Retype the lines starting with the line that contains "brace (1187, 341)" and going on through the line that contains "terriers (482, 677)", both ends included, with no changes.

SOURCE DATA ::
++++++++

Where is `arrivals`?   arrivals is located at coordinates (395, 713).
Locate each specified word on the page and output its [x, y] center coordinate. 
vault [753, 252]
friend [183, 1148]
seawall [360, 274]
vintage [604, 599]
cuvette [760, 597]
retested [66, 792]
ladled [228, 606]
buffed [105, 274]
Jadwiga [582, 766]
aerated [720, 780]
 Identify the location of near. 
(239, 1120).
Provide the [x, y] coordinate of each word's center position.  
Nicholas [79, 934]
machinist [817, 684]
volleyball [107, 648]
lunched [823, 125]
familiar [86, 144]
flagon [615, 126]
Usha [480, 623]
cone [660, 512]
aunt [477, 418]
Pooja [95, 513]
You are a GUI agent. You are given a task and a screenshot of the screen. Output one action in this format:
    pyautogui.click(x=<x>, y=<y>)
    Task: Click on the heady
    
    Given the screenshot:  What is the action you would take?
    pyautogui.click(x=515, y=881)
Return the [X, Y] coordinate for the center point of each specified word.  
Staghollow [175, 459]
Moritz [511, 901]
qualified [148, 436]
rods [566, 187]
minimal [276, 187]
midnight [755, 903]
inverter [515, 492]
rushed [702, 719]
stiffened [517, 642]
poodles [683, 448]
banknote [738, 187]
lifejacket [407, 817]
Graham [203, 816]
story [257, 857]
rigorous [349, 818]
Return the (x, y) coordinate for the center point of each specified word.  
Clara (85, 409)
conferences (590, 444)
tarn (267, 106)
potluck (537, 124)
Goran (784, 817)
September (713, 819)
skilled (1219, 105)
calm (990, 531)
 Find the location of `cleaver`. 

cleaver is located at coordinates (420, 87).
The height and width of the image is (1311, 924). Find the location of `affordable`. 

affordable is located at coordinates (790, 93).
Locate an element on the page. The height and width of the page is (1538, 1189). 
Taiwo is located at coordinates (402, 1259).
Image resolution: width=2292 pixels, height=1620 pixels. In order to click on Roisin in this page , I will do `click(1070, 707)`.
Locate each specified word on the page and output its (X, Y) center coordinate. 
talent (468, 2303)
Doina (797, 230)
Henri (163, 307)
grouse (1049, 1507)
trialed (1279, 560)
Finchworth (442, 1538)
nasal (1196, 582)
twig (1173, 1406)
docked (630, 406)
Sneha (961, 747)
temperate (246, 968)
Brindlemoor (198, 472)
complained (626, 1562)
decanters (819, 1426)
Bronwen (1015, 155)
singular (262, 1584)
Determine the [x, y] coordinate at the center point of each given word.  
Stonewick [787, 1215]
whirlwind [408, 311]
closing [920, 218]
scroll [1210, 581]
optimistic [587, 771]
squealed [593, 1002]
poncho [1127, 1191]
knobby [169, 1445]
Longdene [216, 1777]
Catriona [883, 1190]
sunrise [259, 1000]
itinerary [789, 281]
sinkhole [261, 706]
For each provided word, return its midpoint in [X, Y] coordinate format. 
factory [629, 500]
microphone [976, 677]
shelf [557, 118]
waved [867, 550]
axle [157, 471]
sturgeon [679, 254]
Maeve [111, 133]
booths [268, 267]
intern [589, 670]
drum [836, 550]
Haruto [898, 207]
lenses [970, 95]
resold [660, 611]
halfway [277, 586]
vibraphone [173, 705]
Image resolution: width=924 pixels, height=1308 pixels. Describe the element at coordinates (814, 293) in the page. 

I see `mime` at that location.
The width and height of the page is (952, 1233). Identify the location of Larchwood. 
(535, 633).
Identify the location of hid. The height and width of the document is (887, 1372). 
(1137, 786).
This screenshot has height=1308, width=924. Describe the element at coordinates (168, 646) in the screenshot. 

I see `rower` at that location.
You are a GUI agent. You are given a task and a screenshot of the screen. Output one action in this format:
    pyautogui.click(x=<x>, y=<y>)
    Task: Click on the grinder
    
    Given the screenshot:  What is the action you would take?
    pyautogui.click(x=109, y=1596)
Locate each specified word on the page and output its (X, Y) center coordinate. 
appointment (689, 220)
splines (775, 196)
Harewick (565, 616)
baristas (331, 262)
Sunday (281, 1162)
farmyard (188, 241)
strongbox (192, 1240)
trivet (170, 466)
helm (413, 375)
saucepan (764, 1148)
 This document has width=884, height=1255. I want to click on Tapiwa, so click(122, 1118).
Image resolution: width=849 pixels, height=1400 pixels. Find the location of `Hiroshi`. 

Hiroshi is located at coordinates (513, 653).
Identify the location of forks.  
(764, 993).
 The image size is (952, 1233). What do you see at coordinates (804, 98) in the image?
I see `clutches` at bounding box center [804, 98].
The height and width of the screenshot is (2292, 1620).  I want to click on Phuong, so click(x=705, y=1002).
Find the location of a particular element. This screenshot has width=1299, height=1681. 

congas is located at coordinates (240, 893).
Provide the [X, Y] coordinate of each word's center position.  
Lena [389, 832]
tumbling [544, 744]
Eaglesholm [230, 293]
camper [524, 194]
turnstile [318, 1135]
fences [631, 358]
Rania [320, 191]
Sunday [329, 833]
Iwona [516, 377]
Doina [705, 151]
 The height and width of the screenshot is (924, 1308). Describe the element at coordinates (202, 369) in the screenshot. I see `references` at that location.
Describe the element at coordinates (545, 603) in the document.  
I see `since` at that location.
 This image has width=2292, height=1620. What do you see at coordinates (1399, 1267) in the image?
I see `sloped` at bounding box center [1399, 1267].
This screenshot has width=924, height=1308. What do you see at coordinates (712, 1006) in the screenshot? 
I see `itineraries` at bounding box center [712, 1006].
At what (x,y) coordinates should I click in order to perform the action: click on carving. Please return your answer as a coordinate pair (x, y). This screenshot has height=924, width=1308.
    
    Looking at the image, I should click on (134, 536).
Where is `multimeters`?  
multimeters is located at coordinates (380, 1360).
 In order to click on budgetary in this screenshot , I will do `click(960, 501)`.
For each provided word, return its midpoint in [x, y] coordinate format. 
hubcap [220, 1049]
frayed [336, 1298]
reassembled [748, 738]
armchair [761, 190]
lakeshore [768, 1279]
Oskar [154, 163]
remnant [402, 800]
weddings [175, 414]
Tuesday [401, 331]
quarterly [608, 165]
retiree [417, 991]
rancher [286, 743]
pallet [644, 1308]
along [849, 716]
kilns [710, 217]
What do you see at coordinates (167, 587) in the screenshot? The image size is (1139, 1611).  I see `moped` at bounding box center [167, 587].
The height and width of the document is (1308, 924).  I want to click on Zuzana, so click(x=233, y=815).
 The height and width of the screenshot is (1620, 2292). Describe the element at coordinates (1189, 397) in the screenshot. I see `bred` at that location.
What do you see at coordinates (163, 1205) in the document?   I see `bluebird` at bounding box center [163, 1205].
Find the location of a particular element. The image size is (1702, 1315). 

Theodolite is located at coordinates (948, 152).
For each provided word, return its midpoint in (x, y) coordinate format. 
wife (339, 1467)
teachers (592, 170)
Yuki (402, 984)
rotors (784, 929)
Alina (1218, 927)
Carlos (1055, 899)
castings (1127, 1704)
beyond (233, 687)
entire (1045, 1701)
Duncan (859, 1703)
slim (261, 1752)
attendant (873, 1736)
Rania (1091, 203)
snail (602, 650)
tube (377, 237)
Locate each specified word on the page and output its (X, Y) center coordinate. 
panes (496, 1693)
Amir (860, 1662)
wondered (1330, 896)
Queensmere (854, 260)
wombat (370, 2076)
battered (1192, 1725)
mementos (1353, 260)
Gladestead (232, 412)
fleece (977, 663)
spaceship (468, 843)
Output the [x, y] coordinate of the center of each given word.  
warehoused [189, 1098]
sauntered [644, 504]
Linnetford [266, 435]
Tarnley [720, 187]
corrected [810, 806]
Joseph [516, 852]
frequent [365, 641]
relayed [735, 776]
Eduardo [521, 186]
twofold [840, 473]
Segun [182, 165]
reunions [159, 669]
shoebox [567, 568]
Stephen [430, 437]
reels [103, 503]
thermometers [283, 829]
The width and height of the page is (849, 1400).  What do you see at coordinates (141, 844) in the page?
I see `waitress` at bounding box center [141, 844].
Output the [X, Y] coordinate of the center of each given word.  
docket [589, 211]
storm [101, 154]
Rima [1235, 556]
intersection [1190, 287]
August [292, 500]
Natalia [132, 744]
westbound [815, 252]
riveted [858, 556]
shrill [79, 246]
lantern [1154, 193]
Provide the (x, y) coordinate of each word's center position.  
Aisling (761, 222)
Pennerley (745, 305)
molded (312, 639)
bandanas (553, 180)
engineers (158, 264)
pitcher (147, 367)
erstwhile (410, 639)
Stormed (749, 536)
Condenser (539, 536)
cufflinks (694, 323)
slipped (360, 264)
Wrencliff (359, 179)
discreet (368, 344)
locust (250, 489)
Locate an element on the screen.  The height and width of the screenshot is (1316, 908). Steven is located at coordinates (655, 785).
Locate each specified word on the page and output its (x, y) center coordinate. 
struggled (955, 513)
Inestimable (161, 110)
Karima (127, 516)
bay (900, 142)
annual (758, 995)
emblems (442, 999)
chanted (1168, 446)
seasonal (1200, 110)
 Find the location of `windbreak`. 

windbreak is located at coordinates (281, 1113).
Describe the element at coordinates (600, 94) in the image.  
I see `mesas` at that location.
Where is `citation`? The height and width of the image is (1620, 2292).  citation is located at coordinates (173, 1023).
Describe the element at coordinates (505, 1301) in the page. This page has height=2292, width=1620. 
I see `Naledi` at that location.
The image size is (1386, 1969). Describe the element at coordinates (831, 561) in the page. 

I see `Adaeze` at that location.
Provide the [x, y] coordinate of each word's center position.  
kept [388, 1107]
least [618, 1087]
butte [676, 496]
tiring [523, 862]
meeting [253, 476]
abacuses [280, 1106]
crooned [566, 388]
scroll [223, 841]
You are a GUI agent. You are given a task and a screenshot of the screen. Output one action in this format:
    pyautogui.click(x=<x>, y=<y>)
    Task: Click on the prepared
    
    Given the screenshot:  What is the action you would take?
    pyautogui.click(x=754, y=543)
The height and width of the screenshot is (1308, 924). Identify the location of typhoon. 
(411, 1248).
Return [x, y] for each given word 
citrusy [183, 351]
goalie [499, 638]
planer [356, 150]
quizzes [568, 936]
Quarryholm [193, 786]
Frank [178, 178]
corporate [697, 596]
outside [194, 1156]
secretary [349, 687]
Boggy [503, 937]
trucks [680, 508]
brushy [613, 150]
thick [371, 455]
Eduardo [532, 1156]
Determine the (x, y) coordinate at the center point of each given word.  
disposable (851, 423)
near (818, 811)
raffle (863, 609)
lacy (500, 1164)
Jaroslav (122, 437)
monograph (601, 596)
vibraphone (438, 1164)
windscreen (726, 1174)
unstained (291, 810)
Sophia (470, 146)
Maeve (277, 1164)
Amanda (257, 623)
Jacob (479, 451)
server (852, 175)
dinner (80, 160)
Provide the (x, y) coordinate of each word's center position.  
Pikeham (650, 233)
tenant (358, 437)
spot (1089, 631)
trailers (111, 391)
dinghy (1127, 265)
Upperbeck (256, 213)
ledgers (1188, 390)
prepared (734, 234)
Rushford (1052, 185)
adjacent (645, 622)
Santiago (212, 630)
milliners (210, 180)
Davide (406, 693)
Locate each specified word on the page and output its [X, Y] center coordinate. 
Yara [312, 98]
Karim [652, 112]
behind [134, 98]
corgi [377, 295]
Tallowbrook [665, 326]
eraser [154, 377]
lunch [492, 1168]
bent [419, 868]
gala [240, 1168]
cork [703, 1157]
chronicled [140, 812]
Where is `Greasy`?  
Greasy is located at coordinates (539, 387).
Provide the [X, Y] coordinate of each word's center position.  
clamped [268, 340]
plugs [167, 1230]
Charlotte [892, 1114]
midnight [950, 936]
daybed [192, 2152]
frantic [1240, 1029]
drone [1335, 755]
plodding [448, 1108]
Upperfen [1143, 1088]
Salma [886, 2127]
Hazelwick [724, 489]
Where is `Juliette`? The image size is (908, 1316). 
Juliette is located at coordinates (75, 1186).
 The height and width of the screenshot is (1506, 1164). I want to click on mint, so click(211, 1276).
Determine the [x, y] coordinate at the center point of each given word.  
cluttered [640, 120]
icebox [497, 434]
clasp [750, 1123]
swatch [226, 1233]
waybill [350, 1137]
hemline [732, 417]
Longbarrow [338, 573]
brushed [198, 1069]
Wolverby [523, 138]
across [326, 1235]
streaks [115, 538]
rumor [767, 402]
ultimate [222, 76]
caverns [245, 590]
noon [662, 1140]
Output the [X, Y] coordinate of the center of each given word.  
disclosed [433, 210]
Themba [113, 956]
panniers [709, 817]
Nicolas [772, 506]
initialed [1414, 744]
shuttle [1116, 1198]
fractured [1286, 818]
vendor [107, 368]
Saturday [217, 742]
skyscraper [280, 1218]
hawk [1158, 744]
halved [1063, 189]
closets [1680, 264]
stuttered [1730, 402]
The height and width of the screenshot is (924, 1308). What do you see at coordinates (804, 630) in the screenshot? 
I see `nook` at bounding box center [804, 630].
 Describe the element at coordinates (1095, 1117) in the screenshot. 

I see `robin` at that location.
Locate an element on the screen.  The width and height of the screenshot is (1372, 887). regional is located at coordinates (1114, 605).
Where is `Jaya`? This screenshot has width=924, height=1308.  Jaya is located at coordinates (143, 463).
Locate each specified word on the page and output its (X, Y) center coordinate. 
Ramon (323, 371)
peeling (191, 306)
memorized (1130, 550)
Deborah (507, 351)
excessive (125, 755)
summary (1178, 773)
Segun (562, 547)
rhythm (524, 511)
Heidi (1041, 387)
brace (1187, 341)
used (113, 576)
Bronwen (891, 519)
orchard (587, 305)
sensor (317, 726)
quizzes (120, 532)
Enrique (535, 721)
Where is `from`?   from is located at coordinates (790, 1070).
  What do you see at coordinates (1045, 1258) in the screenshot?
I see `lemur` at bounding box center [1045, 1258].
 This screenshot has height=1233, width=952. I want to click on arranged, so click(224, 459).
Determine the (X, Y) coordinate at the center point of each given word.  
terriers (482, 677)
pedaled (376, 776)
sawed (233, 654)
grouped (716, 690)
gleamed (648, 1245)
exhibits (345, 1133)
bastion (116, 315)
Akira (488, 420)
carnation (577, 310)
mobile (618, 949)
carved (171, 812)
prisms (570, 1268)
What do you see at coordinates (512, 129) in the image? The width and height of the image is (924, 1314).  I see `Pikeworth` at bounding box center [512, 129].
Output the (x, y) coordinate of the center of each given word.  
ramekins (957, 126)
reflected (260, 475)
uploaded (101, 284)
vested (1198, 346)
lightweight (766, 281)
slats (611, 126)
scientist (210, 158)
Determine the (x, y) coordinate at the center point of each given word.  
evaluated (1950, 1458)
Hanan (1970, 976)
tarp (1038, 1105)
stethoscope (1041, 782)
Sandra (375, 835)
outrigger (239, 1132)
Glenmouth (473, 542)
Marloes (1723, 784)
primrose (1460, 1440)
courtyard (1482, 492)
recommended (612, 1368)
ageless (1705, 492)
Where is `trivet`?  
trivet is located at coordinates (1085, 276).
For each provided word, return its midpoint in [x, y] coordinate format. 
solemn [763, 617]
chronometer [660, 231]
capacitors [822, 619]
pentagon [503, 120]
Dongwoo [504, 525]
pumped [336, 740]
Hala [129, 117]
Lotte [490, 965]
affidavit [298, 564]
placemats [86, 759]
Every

++++++++

RESPONSE ::
brace (1187, 341)
used (113, 576)
Bronwen (891, 519)
orchard (587, 305)
sensor (317, 726)
quizzes (120, 532)
Enrique (535, 721)
Where is `from`?   from is located at coordinates (790, 1070).
  What do you see at coordinates (1045, 1258) in the screenshot?
I see `lemur` at bounding box center [1045, 1258].
 This screenshot has height=1233, width=952. I want to click on arranged, so click(224, 459).
Determine the (X, Y) coordinate at the center point of each given word.  
terriers (482, 677)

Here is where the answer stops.